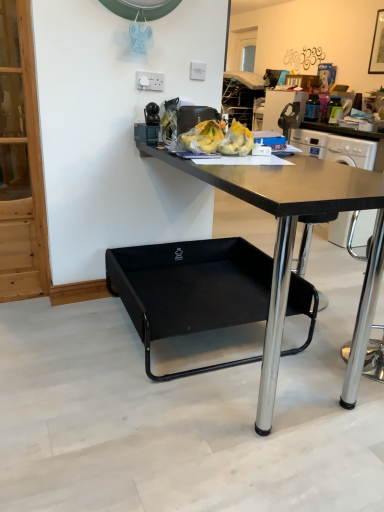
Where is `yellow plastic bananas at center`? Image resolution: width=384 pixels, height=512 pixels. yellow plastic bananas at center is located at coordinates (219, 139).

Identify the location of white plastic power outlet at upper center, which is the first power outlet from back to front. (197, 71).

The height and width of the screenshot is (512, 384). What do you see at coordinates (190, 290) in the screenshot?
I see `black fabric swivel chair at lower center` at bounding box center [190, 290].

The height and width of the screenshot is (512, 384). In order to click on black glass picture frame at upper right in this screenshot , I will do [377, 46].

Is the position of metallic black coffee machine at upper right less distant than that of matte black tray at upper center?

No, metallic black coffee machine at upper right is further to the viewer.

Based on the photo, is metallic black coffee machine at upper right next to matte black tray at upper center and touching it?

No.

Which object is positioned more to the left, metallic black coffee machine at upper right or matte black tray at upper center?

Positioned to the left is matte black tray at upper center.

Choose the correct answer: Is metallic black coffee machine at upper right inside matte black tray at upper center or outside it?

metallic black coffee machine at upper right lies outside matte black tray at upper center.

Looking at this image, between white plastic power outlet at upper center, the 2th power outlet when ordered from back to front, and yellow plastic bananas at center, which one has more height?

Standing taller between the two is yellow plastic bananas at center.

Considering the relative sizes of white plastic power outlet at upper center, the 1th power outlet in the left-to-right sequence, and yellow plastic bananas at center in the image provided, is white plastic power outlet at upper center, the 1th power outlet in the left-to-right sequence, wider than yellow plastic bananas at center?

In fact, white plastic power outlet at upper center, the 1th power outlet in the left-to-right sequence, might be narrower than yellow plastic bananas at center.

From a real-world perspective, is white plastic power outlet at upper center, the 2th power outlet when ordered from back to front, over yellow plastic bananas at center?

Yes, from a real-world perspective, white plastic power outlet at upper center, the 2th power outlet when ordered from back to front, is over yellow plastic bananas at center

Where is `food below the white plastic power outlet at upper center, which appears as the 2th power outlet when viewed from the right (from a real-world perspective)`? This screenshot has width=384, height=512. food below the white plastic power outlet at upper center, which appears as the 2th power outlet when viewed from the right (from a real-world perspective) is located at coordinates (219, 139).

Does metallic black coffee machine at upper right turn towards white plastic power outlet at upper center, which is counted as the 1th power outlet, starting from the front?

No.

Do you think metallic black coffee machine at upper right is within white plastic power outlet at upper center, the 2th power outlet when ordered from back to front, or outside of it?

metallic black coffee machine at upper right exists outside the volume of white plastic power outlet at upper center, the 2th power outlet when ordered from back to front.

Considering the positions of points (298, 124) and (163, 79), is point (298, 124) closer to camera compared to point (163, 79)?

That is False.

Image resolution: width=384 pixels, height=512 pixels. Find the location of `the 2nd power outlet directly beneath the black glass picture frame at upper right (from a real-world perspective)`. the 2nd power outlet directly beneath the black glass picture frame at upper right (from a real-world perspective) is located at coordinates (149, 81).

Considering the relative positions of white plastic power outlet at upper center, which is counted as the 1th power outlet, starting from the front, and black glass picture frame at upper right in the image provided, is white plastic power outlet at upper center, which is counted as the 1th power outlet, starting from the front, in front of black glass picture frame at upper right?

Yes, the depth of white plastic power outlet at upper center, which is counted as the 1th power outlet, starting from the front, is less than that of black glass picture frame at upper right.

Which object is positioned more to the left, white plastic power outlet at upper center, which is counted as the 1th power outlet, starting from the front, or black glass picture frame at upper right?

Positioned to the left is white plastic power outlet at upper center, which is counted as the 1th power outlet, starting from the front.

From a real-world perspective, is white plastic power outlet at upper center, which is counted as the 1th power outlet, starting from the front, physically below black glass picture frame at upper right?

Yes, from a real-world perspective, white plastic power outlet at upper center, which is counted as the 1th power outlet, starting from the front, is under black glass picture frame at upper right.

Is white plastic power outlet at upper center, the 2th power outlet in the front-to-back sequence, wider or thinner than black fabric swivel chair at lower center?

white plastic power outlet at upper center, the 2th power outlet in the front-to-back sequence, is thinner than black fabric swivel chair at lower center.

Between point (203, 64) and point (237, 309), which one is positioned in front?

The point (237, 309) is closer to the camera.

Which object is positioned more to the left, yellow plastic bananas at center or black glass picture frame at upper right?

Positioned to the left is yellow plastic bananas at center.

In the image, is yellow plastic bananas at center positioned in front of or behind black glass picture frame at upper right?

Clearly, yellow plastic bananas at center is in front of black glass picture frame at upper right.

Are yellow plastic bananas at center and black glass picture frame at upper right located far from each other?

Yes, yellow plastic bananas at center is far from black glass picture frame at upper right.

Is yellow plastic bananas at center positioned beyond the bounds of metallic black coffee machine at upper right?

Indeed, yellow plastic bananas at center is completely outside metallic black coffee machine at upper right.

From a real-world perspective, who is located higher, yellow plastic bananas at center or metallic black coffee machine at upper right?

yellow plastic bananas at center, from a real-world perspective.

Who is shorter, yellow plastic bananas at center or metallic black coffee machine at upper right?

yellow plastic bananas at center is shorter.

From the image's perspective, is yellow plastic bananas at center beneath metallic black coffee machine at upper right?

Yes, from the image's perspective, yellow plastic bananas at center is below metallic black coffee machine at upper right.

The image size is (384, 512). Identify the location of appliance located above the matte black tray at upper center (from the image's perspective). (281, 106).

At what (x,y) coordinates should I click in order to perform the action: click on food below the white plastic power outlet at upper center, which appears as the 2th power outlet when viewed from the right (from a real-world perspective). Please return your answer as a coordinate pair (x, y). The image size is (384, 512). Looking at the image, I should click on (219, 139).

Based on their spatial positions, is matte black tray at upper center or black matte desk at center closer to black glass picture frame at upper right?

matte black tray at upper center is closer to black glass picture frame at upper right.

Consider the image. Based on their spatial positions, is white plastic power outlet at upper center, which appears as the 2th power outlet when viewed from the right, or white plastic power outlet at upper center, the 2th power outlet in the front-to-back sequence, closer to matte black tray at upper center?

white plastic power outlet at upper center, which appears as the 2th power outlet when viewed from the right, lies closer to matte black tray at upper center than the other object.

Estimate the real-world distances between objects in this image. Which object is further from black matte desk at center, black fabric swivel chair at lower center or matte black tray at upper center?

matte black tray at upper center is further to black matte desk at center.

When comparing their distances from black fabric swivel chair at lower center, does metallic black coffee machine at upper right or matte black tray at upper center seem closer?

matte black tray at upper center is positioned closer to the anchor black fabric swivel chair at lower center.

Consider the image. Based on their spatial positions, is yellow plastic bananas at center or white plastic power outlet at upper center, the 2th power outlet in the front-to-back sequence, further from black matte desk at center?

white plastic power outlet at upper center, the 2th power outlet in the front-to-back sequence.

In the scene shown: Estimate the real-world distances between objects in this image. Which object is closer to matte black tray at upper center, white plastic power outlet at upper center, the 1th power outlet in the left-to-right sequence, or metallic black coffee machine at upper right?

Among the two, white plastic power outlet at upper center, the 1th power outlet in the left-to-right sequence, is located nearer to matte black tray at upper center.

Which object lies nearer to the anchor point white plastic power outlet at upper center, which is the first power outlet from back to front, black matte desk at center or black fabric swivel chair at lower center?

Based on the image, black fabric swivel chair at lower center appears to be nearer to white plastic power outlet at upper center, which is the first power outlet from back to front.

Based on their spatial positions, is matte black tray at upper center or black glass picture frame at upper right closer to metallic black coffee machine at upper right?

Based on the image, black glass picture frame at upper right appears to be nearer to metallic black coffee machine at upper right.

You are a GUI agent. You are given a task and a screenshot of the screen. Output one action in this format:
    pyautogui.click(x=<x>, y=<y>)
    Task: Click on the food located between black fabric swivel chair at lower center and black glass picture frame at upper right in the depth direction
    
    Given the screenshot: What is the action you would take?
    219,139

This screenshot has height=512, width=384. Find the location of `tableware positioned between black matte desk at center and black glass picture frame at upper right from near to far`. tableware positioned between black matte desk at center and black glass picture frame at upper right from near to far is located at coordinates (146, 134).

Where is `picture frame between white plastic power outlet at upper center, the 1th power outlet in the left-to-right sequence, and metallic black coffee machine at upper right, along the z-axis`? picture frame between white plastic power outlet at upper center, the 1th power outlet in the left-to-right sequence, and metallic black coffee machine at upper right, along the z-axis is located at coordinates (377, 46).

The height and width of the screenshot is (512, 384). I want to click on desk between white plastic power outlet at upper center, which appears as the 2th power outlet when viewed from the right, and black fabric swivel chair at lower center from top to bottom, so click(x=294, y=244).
...
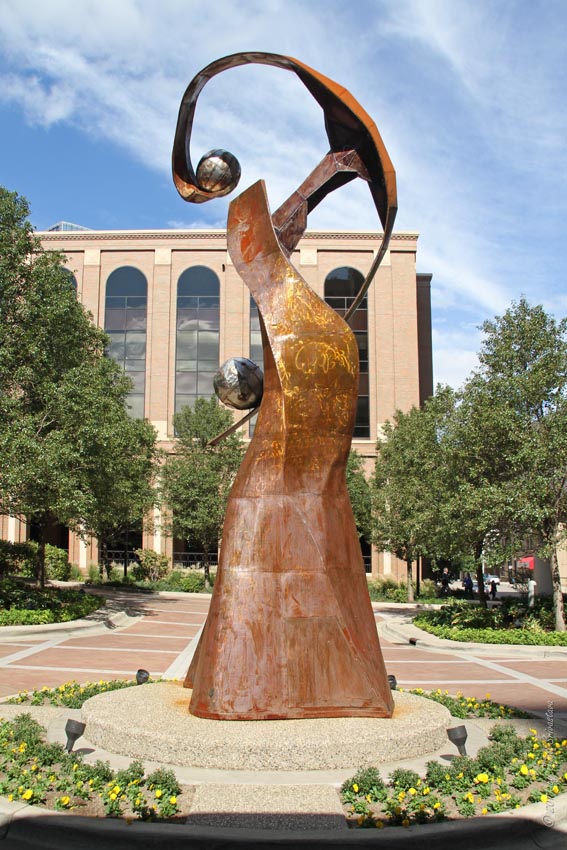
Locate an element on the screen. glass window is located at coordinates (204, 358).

TASK DESCRIPTION - Return the lines from the one containing "From the image's perspective, is" up to and including the one containing "Yes, from the" as a JSON list of strings, with one string per line and blank lines omitted.

COMPLETED EXERCISE -
[
  "From the image's perspective, is yellow plastic bananas at center beneath metallic black coffee machine at upper right?",
  "Yes, from the image's perspective, yellow plastic bananas at center is below metallic black coffee machine at upper right."
]